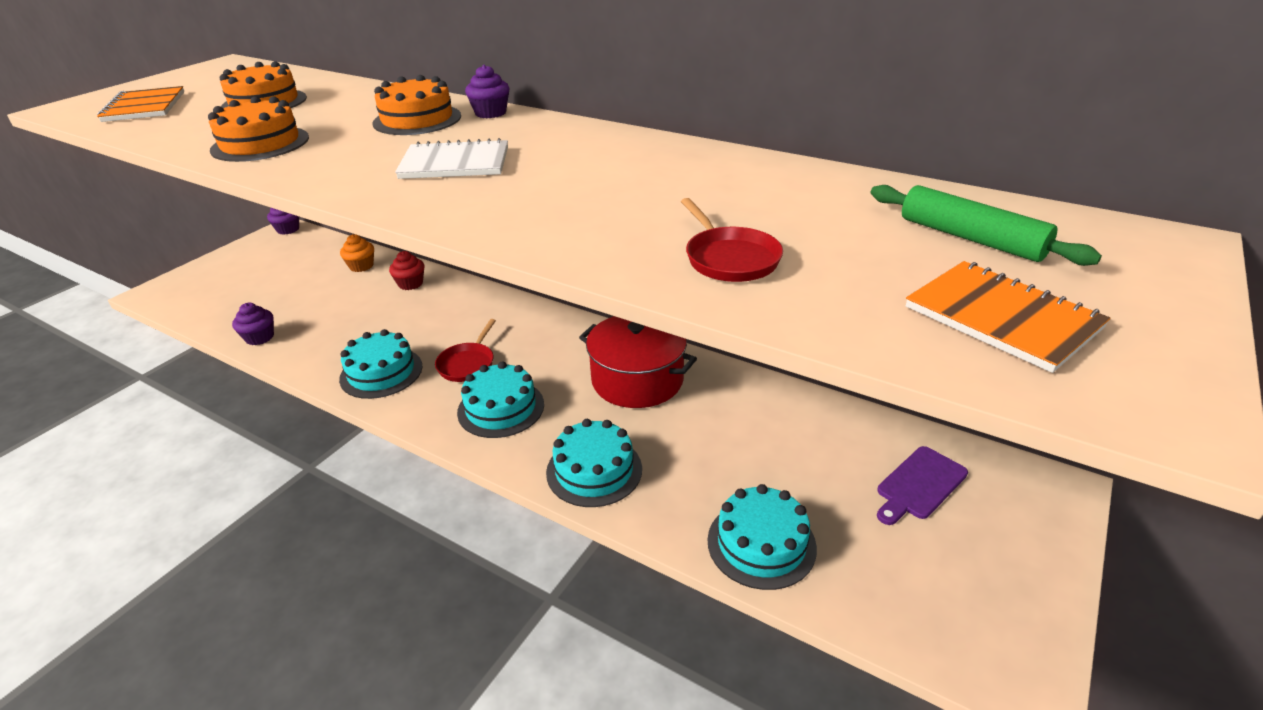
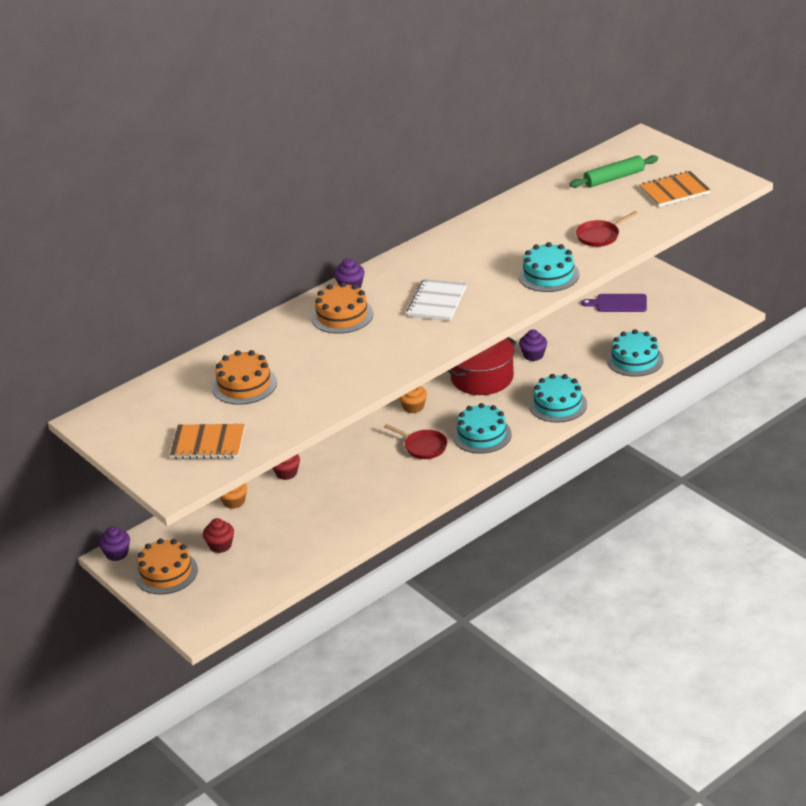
camera: 70 degrees left, 0 degrees up
(259, 337) = (324, 552): purple cupcake -> purple cupcake (533, 355)
(260, 144) = (347, 377): orange cake -> orange cake (166, 572)
(287, 275) = (220, 545): none -> red cupcake
(381, 372) = (411, 486): turquoise cake -> turquoise cake (548, 275)
(552, 338) = (413, 407): none -> orange cupcake
(729, 258) = (600, 236): red pan -> red pan turned 150 degrees clockwise
(919, 485) = (618, 303): purple cutting board -> purple cutting board turned 120 degrees clockwise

= = = =

WHAT IS EXPECTED:
An exact copy of every entry above is needed, minus the pictures.

YOUR SOLUTION:
camera: 70 degrees left, 0 degrees up
(259, 337) = (324, 552): purple cupcake -> purple cupcake (533, 355)
(260, 144) = (347, 377): orange cake -> orange cake (166, 572)
(287, 275) = (220, 545): none -> red cupcake
(381, 372) = (411, 486): turquoise cake -> turquoise cake (548, 275)
(552, 338) = (413, 407): none -> orange cupcake
(729, 258) = (600, 236): red pan -> red pan turned 150 degrees clockwise
(919, 485) = (618, 303): purple cutting board -> purple cutting board turned 120 degrees clockwise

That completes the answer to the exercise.